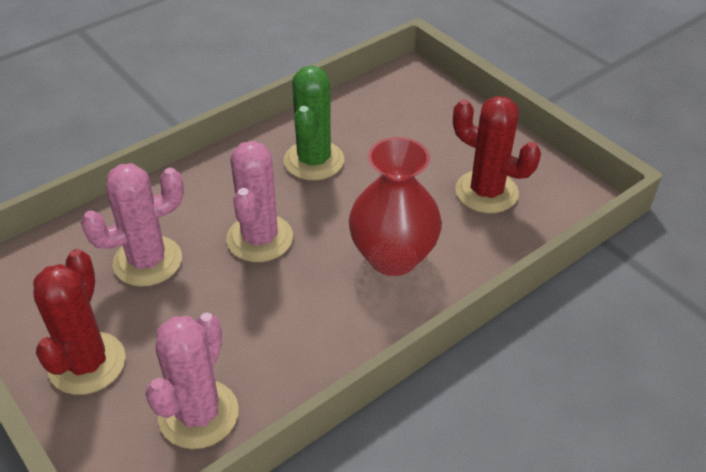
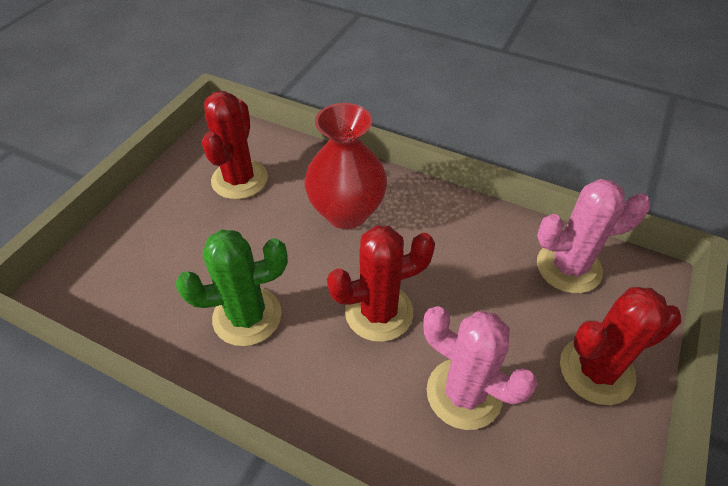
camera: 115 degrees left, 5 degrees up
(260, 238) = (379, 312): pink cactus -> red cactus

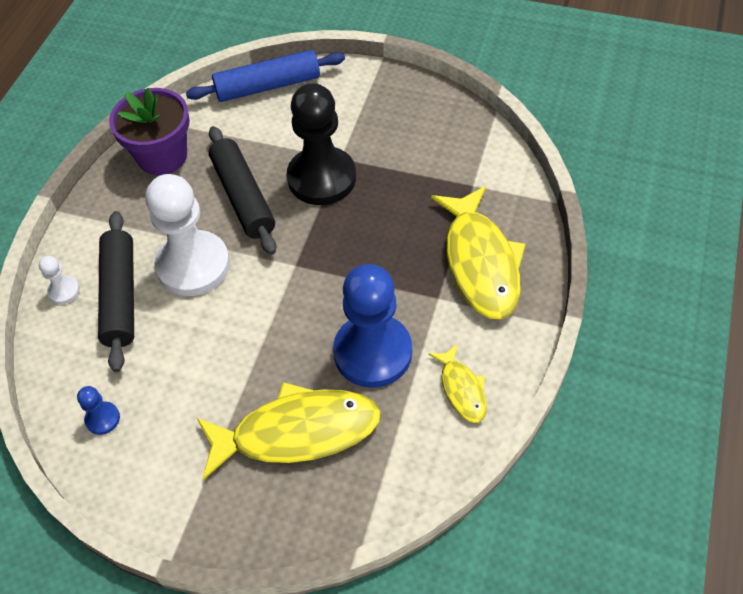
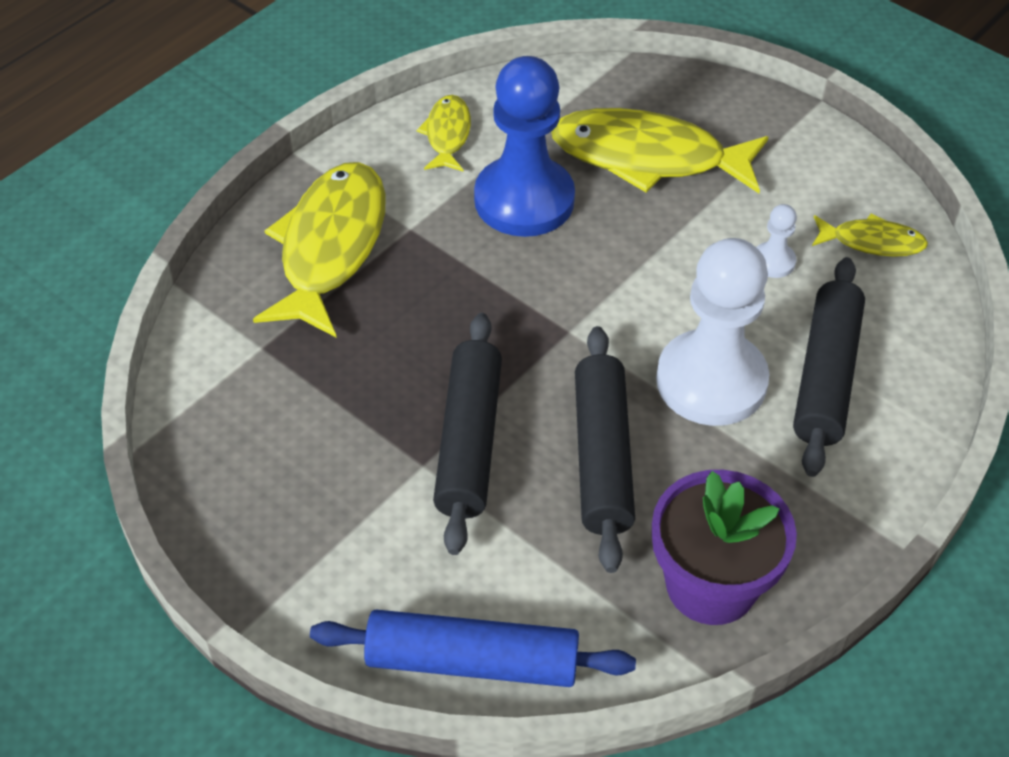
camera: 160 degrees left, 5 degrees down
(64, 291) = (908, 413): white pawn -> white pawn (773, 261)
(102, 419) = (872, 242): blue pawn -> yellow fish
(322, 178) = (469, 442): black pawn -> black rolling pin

####################

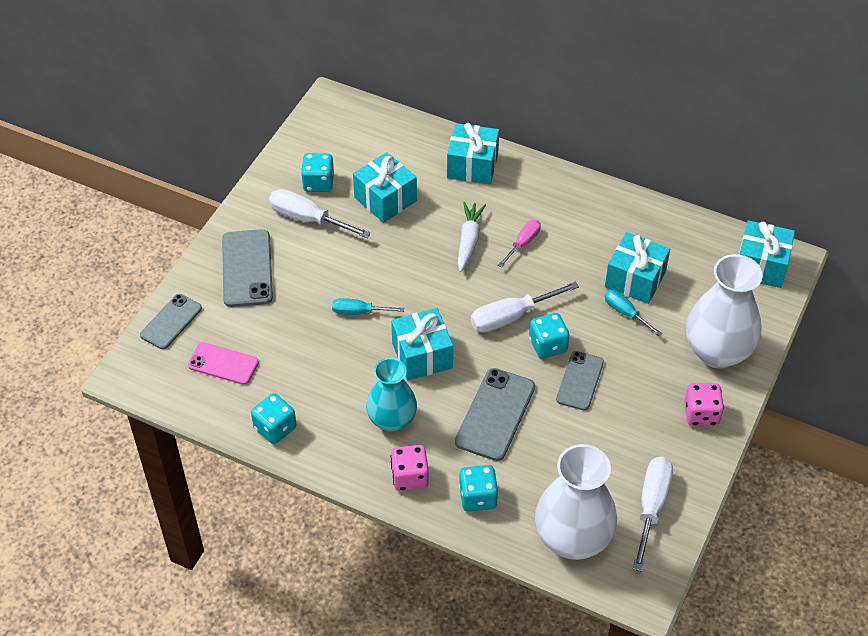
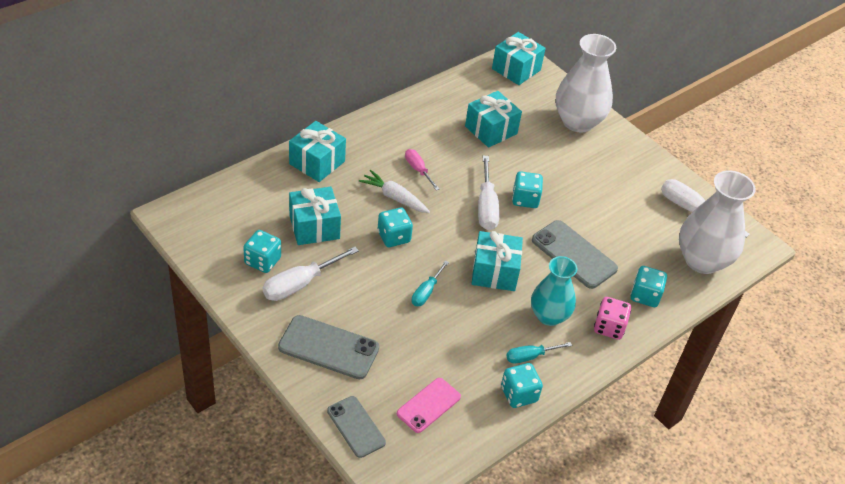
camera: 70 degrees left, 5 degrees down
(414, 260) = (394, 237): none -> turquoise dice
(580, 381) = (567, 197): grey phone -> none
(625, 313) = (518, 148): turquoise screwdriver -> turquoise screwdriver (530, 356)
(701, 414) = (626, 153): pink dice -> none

####################

> What this task involves
Every line in the records above with the string "pink" in it should be shown.

> Exercise result
(260, 238) = (379, 312): pink cactus -> red cactus
(701, 414) = (626, 153): pink dice -> none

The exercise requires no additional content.